● PROVIDED DATA:

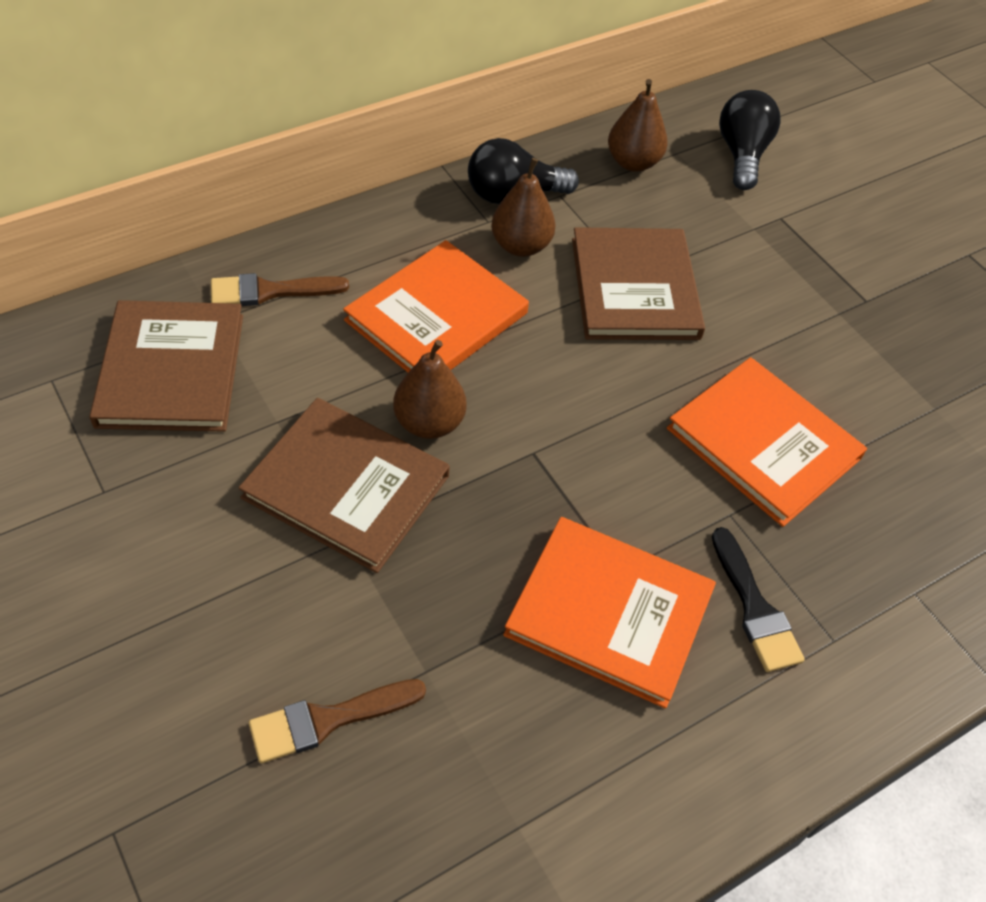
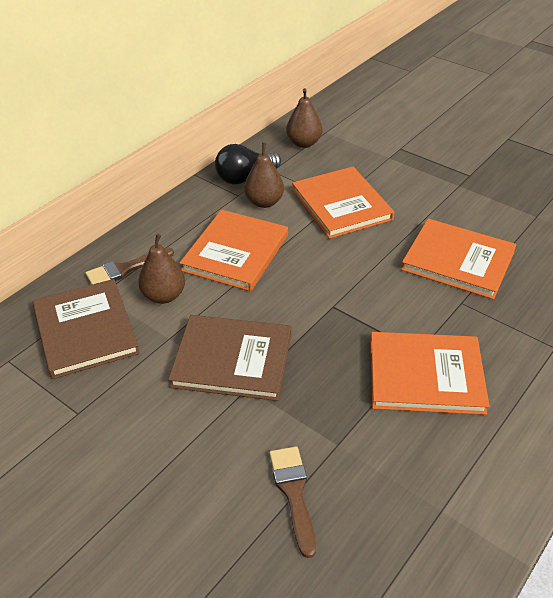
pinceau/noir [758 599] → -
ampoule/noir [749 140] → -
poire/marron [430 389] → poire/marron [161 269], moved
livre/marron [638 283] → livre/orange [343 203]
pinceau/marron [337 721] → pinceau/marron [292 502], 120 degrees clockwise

● TASK: Every record must be set down again exactly; pictures do not belong in the copy.

● TASK ANSWER:
pinceau/noir [758 599] → -
ampoule/noir [749 140] → -
poire/marron [430 389] → poire/marron [161 269], moved
livre/marron [638 283] → livre/orange [343 203]
pinceau/marron [337 721] → pinceau/marron [292 502], 120 degrees clockwise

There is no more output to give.